Nothing in the records should differ when you write them out again.

#### Supplied material
--------

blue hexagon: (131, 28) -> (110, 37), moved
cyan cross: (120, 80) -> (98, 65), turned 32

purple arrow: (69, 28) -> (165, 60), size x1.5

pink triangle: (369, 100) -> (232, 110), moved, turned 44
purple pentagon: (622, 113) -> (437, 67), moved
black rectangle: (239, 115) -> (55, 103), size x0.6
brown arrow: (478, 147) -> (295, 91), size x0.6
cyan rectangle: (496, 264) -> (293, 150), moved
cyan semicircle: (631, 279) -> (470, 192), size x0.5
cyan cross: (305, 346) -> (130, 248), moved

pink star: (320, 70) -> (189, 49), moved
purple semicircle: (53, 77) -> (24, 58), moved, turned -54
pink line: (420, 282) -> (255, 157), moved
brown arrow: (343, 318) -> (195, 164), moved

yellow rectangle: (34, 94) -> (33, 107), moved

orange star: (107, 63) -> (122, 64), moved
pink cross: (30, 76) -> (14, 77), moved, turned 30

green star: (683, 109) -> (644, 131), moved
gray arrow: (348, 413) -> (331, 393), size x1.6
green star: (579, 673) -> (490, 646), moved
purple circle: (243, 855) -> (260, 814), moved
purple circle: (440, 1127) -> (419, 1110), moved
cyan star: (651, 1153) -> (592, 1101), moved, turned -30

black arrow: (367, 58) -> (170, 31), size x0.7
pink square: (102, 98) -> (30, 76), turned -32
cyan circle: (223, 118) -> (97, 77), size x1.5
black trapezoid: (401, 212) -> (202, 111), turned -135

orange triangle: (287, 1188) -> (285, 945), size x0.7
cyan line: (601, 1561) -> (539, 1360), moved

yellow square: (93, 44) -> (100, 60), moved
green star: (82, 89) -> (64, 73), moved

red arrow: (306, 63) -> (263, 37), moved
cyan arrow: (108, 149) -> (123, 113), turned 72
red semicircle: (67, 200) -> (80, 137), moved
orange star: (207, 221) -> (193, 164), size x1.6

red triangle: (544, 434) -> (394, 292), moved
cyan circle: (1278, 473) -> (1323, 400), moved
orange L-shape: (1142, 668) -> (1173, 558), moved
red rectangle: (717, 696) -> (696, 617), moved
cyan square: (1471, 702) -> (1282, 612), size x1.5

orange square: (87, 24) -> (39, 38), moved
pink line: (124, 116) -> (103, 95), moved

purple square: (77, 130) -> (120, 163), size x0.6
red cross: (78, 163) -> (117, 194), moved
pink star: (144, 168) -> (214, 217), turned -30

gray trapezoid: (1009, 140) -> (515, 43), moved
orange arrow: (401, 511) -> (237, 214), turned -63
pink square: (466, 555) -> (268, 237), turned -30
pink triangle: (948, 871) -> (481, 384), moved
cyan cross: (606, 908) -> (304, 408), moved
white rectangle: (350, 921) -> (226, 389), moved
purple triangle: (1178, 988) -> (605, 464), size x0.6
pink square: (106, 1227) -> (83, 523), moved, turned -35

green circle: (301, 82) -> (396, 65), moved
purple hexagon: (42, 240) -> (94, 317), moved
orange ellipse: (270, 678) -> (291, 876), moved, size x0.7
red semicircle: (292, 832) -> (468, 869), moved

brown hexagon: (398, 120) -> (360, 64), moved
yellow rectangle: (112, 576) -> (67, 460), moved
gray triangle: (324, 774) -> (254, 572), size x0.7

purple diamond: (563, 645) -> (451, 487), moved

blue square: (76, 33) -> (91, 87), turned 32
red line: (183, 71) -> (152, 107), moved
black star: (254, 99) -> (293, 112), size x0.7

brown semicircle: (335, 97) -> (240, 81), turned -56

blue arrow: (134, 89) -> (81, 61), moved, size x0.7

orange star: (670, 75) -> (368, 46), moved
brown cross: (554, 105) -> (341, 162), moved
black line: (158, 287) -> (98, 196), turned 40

--------

#### Exercise answer
blue hexagon: (131, 28) -> (110, 37), moved
cyan cross: (120, 80) -> (98, 65), turned 32

purple arrow: (69, 28) -> (165, 60), size x1.5

pink triangle: (369, 100) -> (232, 110), moved, turned 44
purple pentagon: (622, 113) -> (437, 67), moved
black rectangle: (239, 115) -> (55, 103), size x0.6
brown arrow: (478, 147) -> (295, 91), size x0.6
cyan rectangle: (496, 264) -> (293, 150), moved
cyan semicircle: (631, 279) -> (470, 192), size x0.5
cyan cross: (305, 346) -> (130, 248), moved

pink star: (320, 70) -> (189, 49), moved
purple semicircle: (53, 77) -> (24, 58), moved, turned -54
pink line: (420, 282) -> (255, 157), moved
brown arrow: (343, 318) -> (195, 164), moved

yellow rectangle: (34, 94) -> (33, 107), moved

orange star: (107, 63) -> (122, 64), moved
pink cross: (30, 76) -> (14, 77), moved, turned 30

green star: (683, 109) -> (644, 131), moved
gray arrow: (348, 413) -> (331, 393), size x1.6
green star: (579, 673) -> (490, 646), moved
purple circle: (243, 855) -> (260, 814), moved
purple circle: (440, 1127) -> (419, 1110), moved
cyan star: (651, 1153) -> (592, 1101), moved, turned -30

black arrow: (367, 58) -> (170, 31), size x0.7
pink square: (102, 98) -> (30, 76), turned -32
cyan circle: (223, 118) -> (97, 77), size x1.5
black trapezoid: (401, 212) -> (202, 111), turned -135

orange triangle: (287, 1188) -> (285, 945), size x0.7
cyan line: (601, 1561) -> (539, 1360), moved

yellow square: (93, 44) -> (100, 60), moved
green star: (82, 89) -> (64, 73), moved

red arrow: (306, 63) -> (263, 37), moved
cyan arrow: (108, 149) -> (123, 113), turned 72
red semicircle: (67, 200) -> (80, 137), moved
orange star: (207, 221) -> (193, 164), size x1.6

red triangle: (544, 434) -> (394, 292), moved
cyan circle: (1278, 473) -> (1323, 400), moved
orange L-shape: (1142, 668) -> (1173, 558), moved
red rectangle: (717, 696) -> (696, 617), moved
cyan square: (1471, 702) -> (1282, 612), size x1.5

orange square: (87, 24) -> (39, 38), moved
pink line: (124, 116) -> (103, 95), moved

purple square: (77, 130) -> (120, 163), size x0.6
red cross: (78, 163) -> (117, 194), moved
pink star: (144, 168) -> (214, 217), turned -30

gray trapezoid: (1009, 140) -> (515, 43), moved
orange arrow: (401, 511) -> (237, 214), turned -63
pink square: (466, 555) -> (268, 237), turned -30
pink triangle: (948, 871) -> (481, 384), moved
cyan cross: (606, 908) -> (304, 408), moved
white rectangle: (350, 921) -> (226, 389), moved
purple triangle: (1178, 988) -> (605, 464), size x0.6
pink square: (106, 1227) -> (83, 523), moved, turned -35

green circle: (301, 82) -> (396, 65), moved
purple hexagon: (42, 240) -> (94, 317), moved
orange ellipse: (270, 678) -> (291, 876), moved, size x0.7
red semicircle: (292, 832) -> (468, 869), moved

brown hexagon: (398, 120) -> (360, 64), moved
yellow rectangle: (112, 576) -> (67, 460), moved
gray triangle: (324, 774) -> (254, 572), size x0.7

purple diamond: (563, 645) -> (451, 487), moved

blue square: (76, 33) -> (91, 87), turned 32
red line: (183, 71) -> (152, 107), moved
black star: (254, 99) -> (293, 112), size x0.7

brown semicircle: (335, 97) -> (240, 81), turned -56

blue arrow: (134, 89) -> (81, 61), moved, size x0.7

orange star: (670, 75) -> (368, 46), moved
brown cross: (554, 105) -> (341, 162), moved
black line: (158, 287) -> (98, 196), turned 40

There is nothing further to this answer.